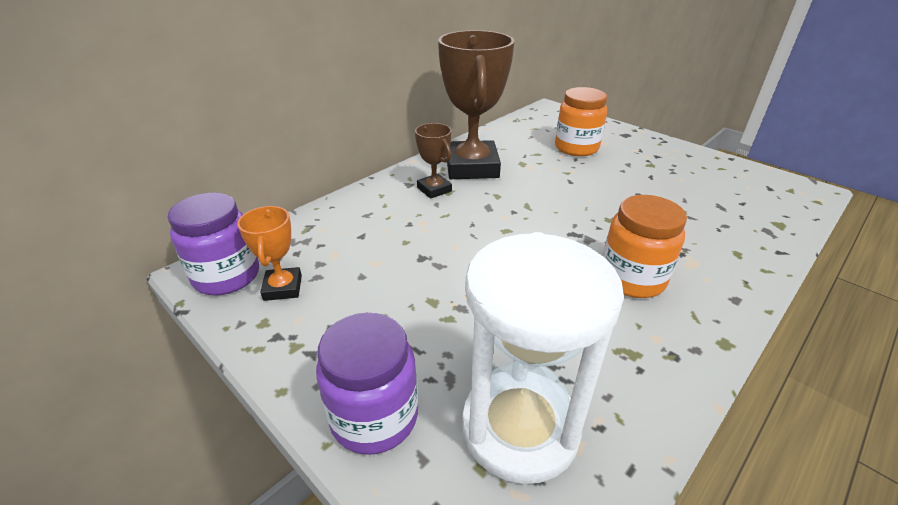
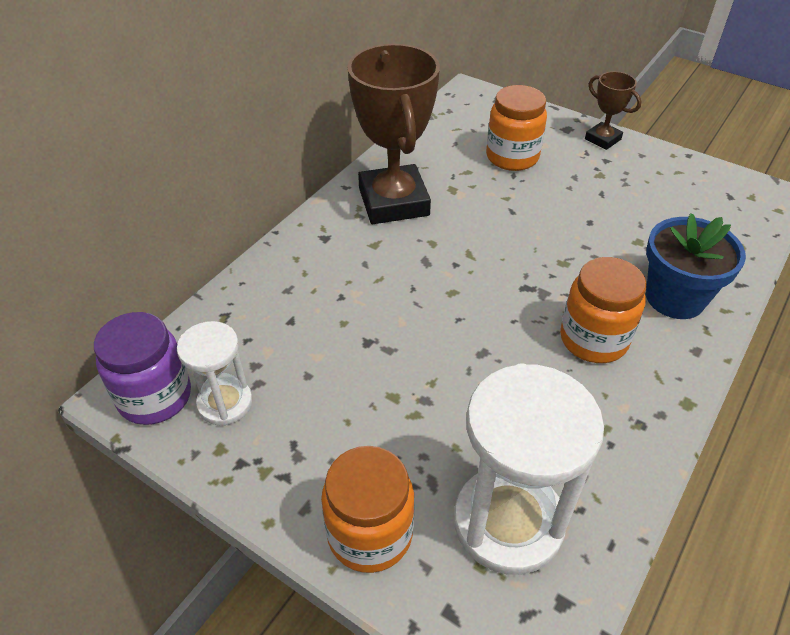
camera: 10 degrees left, 10 degrees up
(283, 288) = (225, 403): orange trophy -> white hourglass
(374, 417) = (370, 534): purple jar -> orange jar
(434, 189) = (357, 242): brown trophy -> brown trophy (602, 139)
(715, 255) = (675, 298): none -> blue flower pot

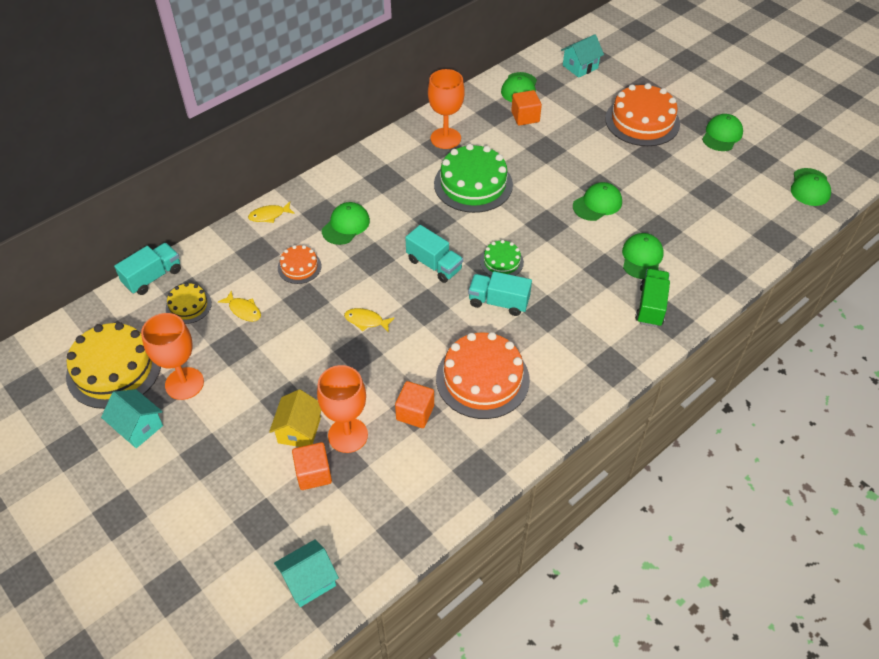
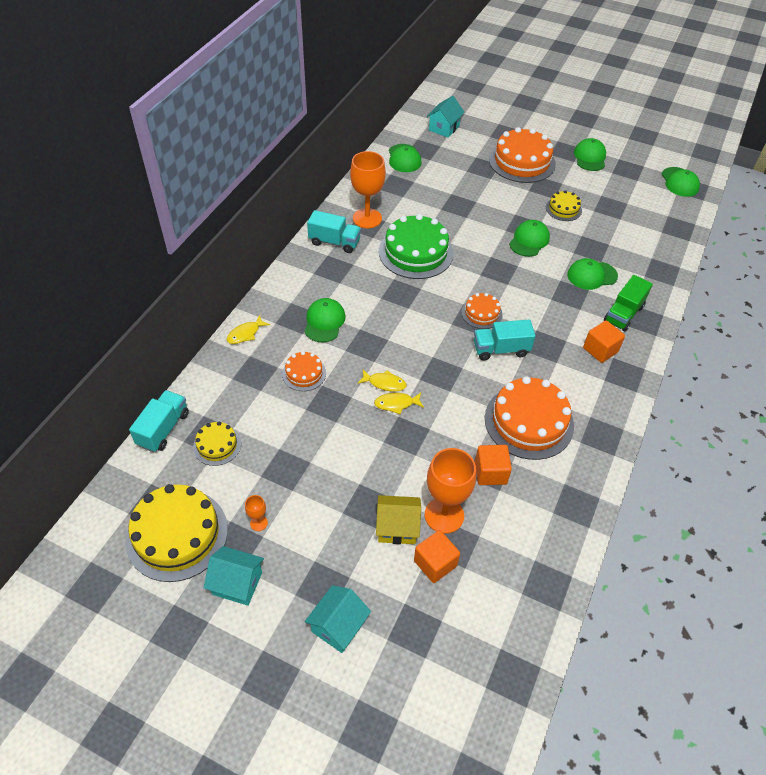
camera: 25 degrees left, 0 degrees up
(184, 383) = (259, 523): orange goblet -> orange goblet, size x0.44
(243, 310) = (275, 432): yellow fish -> yellow fish (384, 383)
(299, 430) = (397, 527): yellow house -> yellow house turned 75 degrees counterclockwise
(309, 581) = (492, 666): turquoise house -> turquoise house (338, 626)
(434, 265) = (425, 333): turquoise truck -> turquoise truck (334, 242)
(501, 262) = (481, 313): green cake -> orange cake
(525, 117) = (424, 182): orange cube -> orange cube (600, 350)
(642, 258) = (591, 275): green cap -> green cap turned 90 degrees counterclockwise
(651, 306) = (623, 314): green truck -> green truck turned 135 degrees counterclockwise
(656, 181) = (563, 209): none -> yellow cake

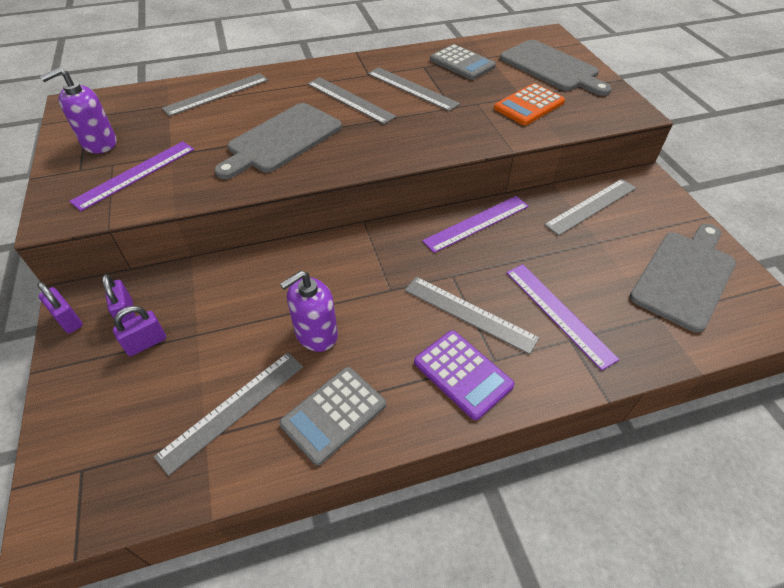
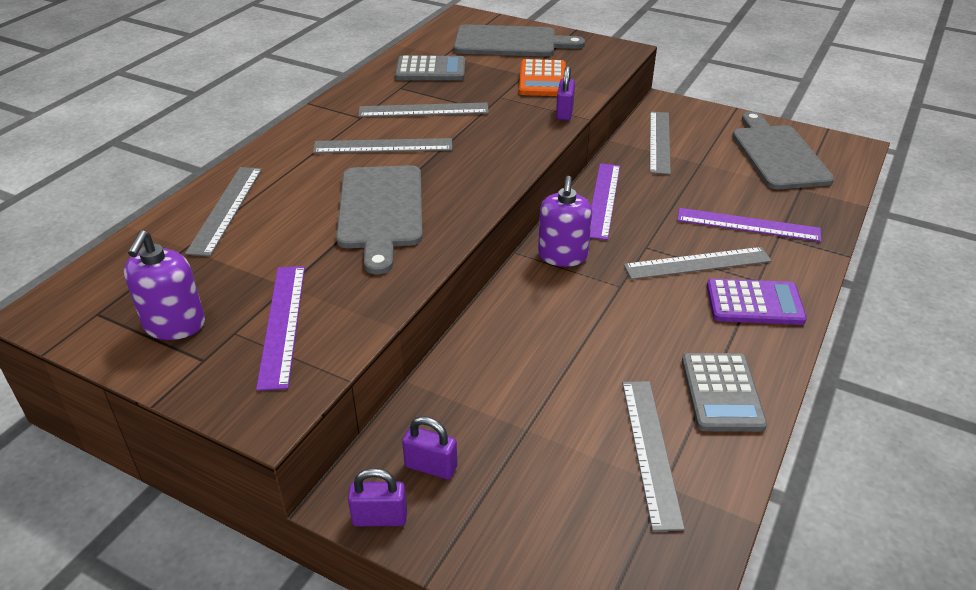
camera: 45 degrees left, 10 degrees down
(146, 343) = (494, 471): purple padlock -> purple padlock (564, 113)
(316, 334) = (619, 354): purple soap dispenser -> purple soap dispenser (562, 256)

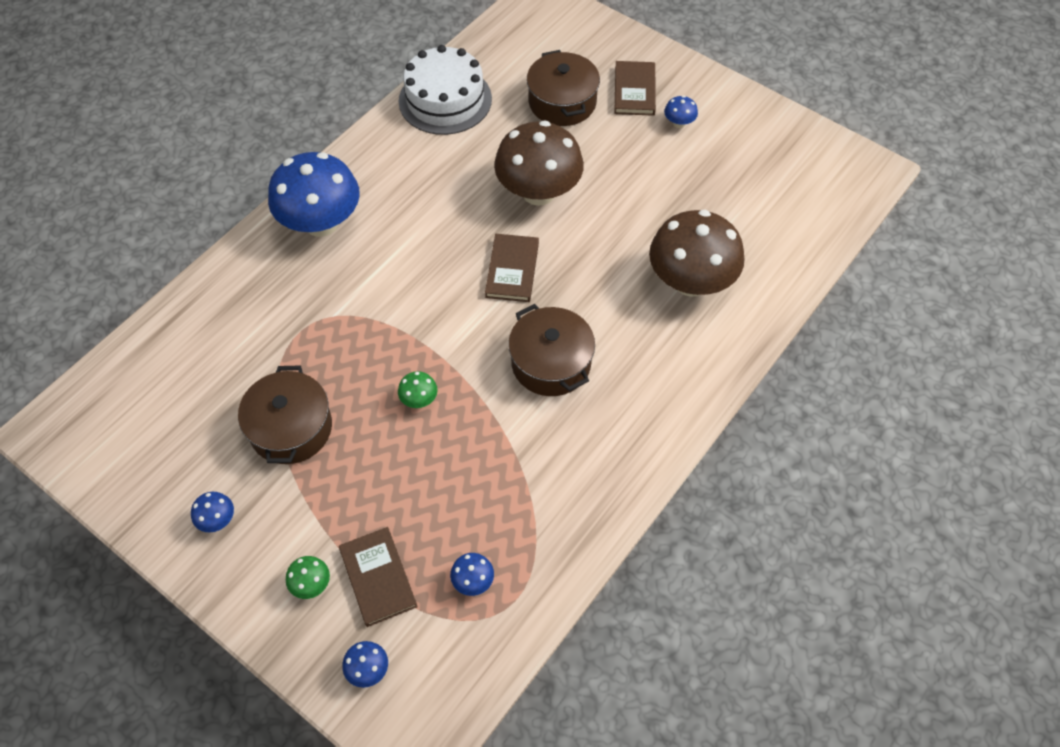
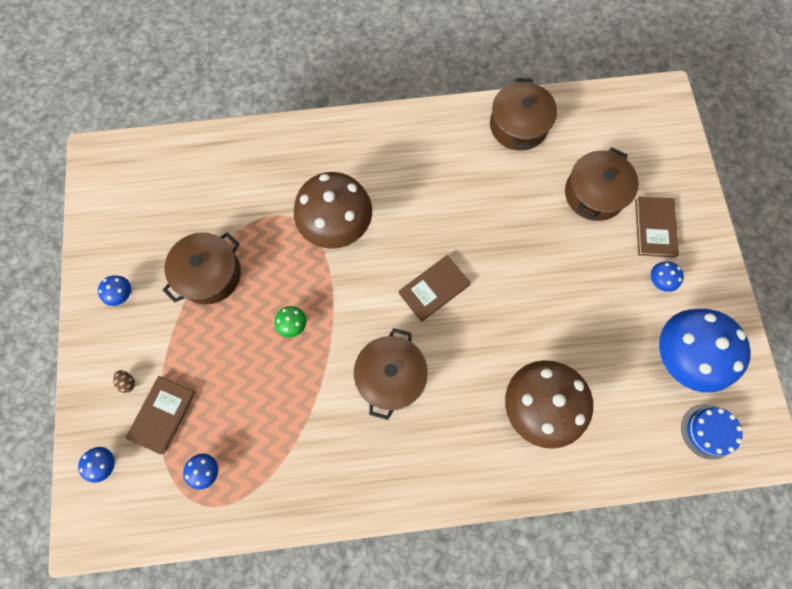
camera: 45 degrees right, 15 degrees up
(311, 584) = (128, 382): green mushroom -> brown egg
(321, 223) = (356, 151): blue mushroom -> blue mushroom (682, 356)
(445, 100) = (518, 125): white cake -> brown pot
(538, 192) = (508, 248): brown mushroom -> brown mushroom (336, 225)
(634, 90) = (655, 228): brown book -> brown book turned 45 degrees counterclockwise
(825, 193) = (708, 431): none -> blue cake

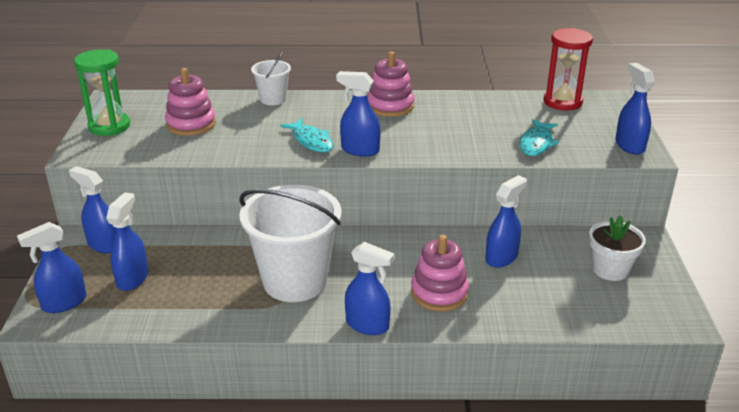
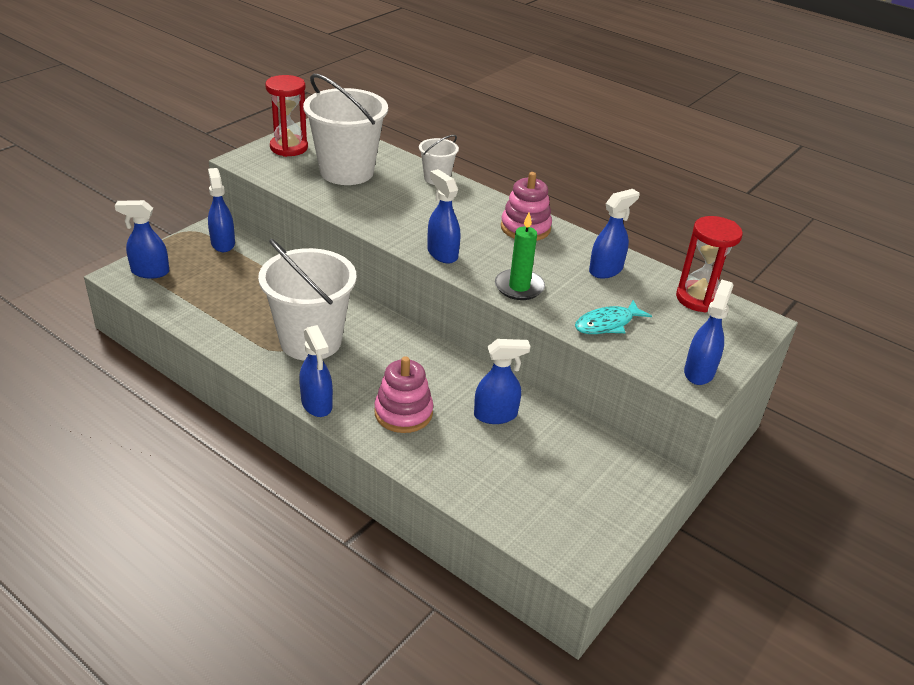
camera: 35 degrees right, 5 degrees up
(109, 126) = (289, 148): green hourglass -> red hourglass
(133, 278) = (210, 278): blue spray bottle -> blue spray bottle (606, 270)
(191, 124) = (346, 172): pink stacking toy -> white bucket
(311, 141) = (415, 228): turquoise fish -> none
(447, 147) = (519, 287): none -> green candle
(610, 269) = (579, 481): white flower pot -> none

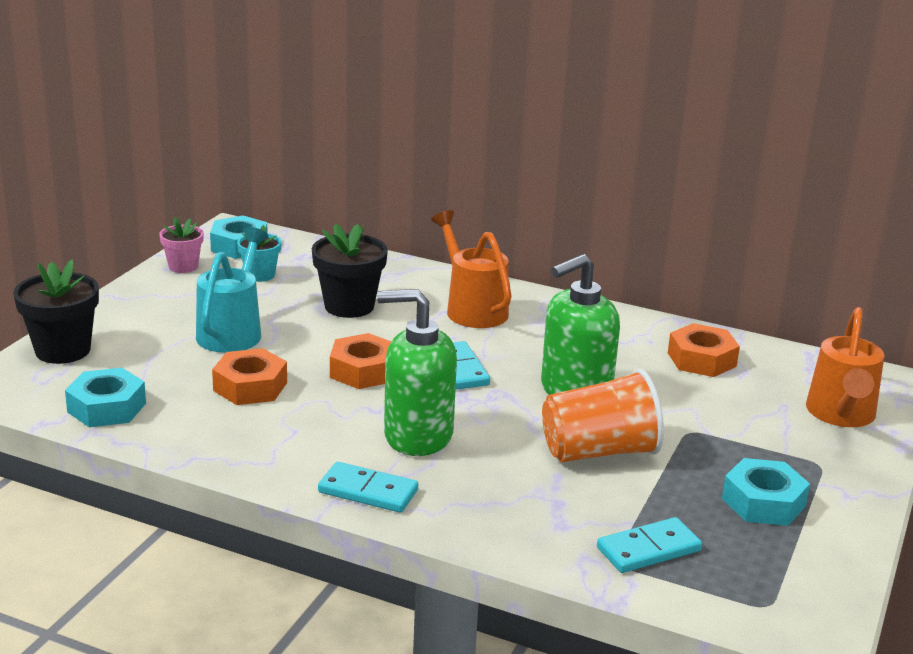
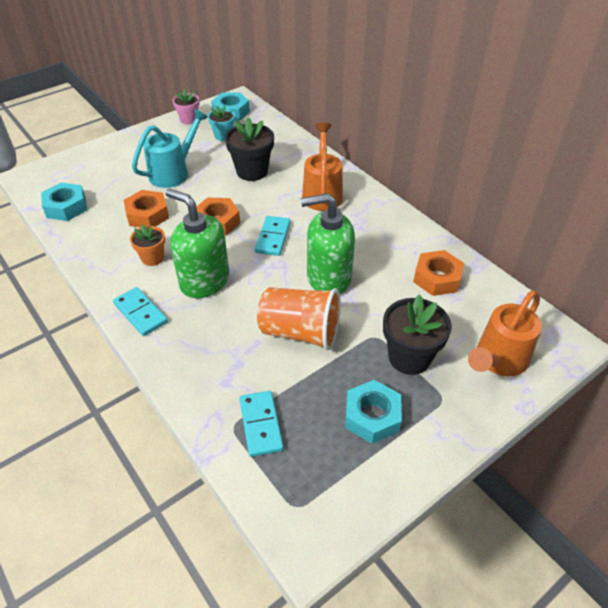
camera: 30 degrees right, 20 degrees up
(63, 350) = (80, 162): black flower pot -> black flower pot (409, 357)
(315, 430) = (152, 258): none -> orange flower pot
(648, 549) = (260, 425): turquoise domino -> turquoise domino turned 75 degrees clockwise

* THE TASK *
The images in the entries above should be left out; please reproduce exactly the lines from the first through the one containing "(184, 383) = (259, 523): orange".

* WRITTEN SOLUTION *
camera: 10 degrees left, 10 degrees up
(283, 288) = (225, 403): orange trophy -> white hourglass
(374, 417) = (370, 534): purple jar -> orange jar
(434, 189) = (357, 242): brown trophy -> brown trophy (602, 139)
(715, 255) = (675, 298): none -> blue flower pot

camera: 25 degrees left, 0 degrees up
(184, 383) = (259, 523): orange goblet -> orange goblet, size x0.44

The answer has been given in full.